- WHAT IS EXPECTED -
Tally the lines in the following entries that include the word "recent"; state only the total.

- DATA SHOWN -
+---+

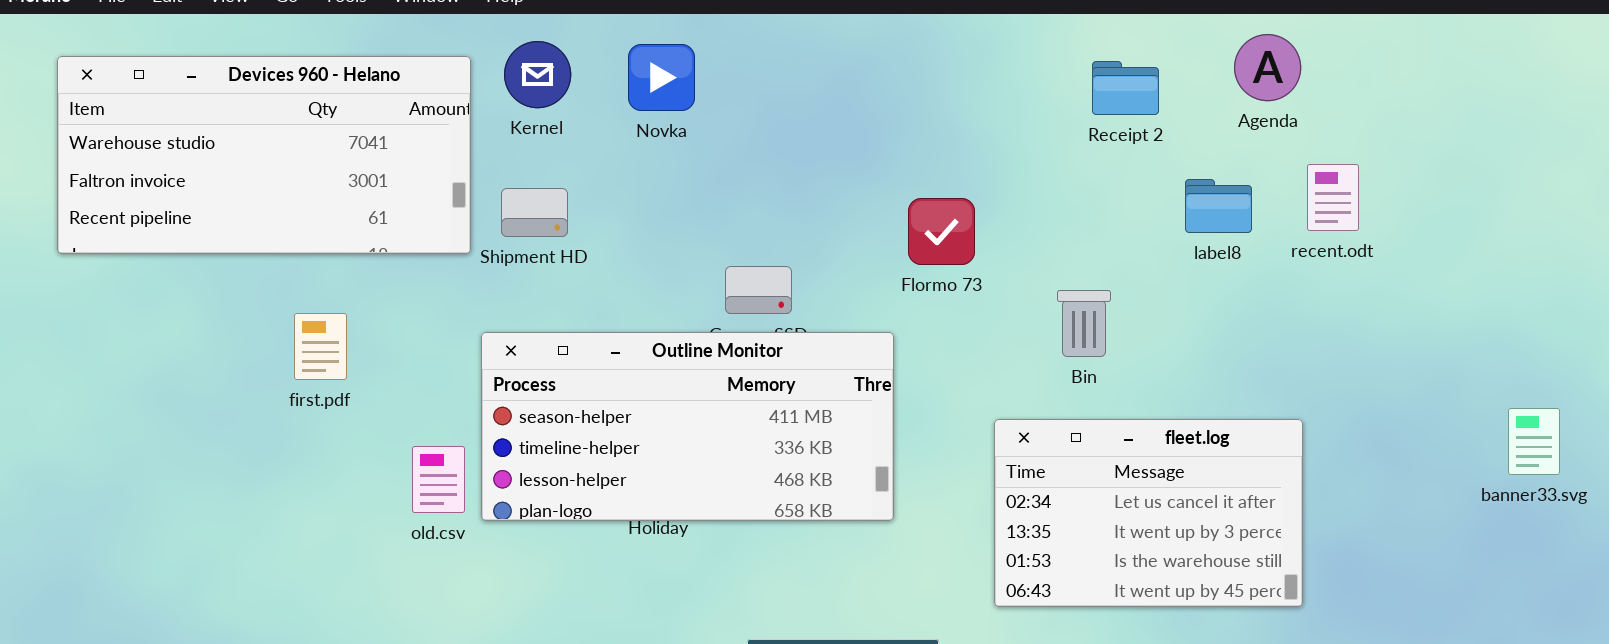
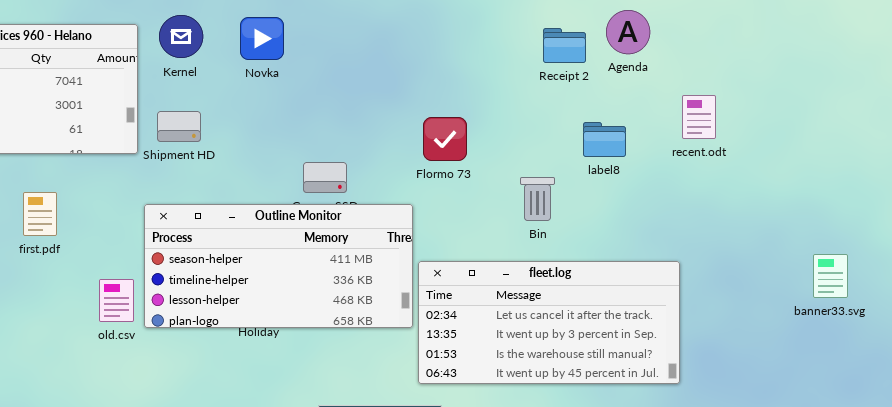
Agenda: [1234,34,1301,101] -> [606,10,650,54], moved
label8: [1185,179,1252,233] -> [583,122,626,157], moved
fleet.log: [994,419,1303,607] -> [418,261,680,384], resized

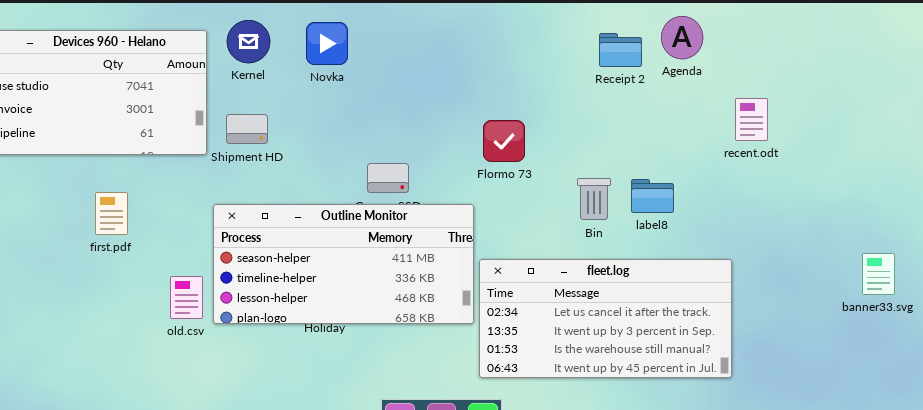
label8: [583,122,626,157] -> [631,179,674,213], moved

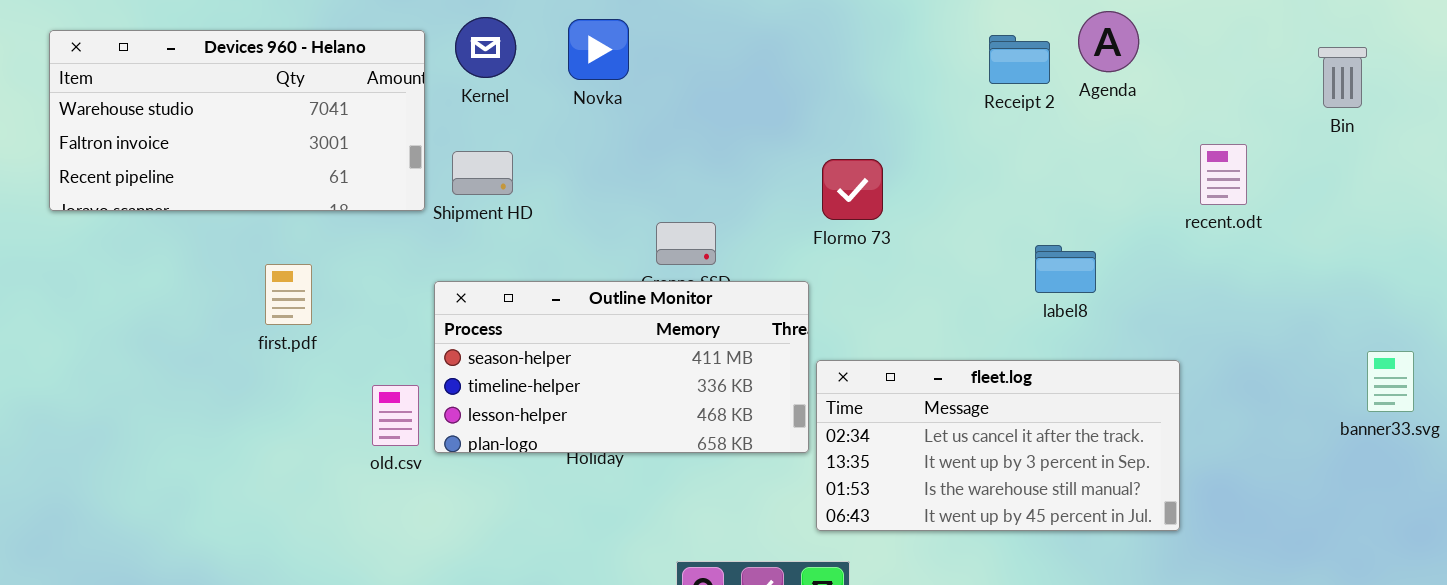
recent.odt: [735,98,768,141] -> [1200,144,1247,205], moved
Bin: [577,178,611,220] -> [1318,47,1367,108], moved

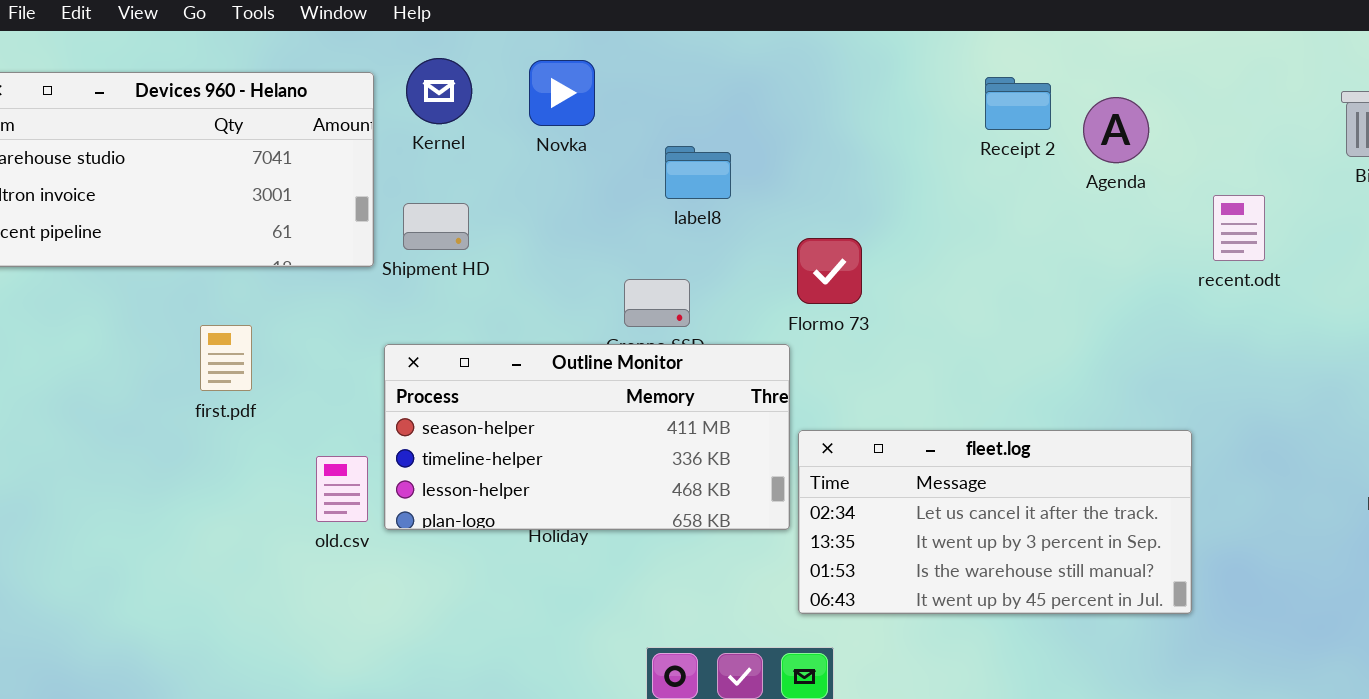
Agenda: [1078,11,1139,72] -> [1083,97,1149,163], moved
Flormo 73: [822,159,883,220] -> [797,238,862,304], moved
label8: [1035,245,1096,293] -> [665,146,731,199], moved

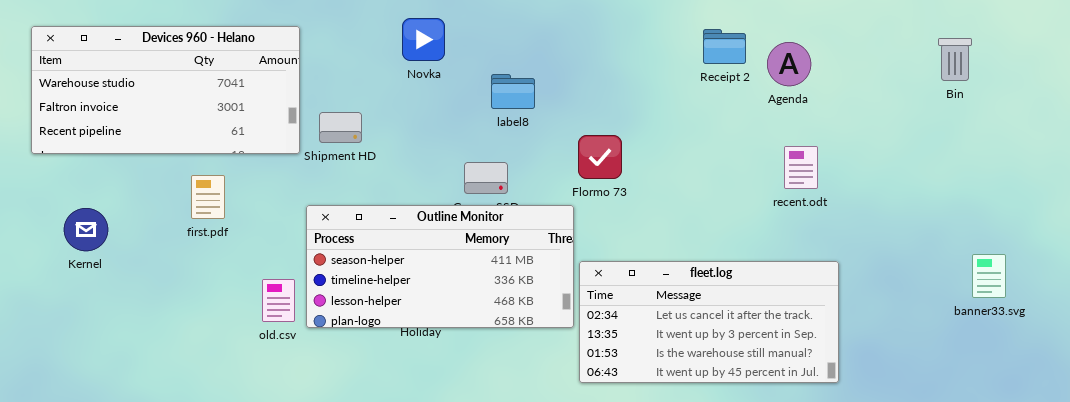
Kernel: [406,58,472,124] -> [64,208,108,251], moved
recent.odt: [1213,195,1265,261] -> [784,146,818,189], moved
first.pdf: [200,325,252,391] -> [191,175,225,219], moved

+---+

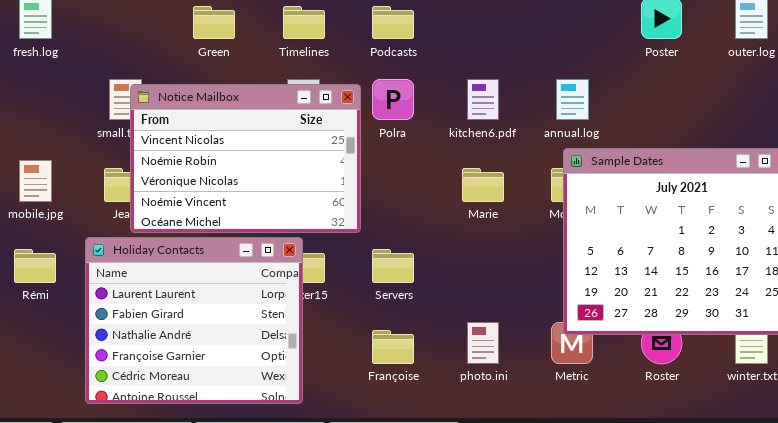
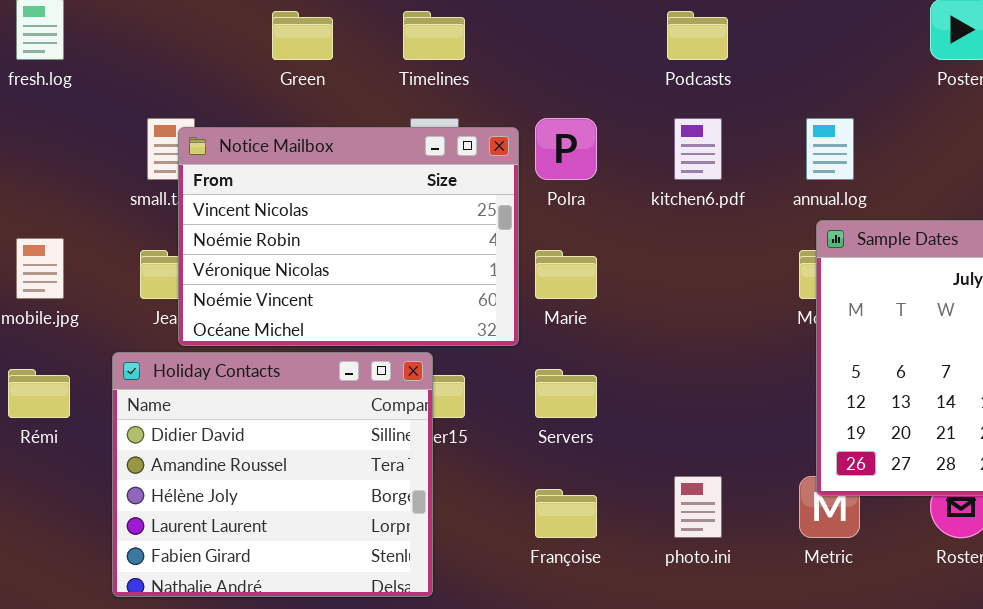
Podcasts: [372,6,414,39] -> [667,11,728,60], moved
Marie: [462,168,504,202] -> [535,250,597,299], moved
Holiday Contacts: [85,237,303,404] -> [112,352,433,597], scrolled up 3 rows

+---+

- ANSWER TO THIS EXERCISE -
2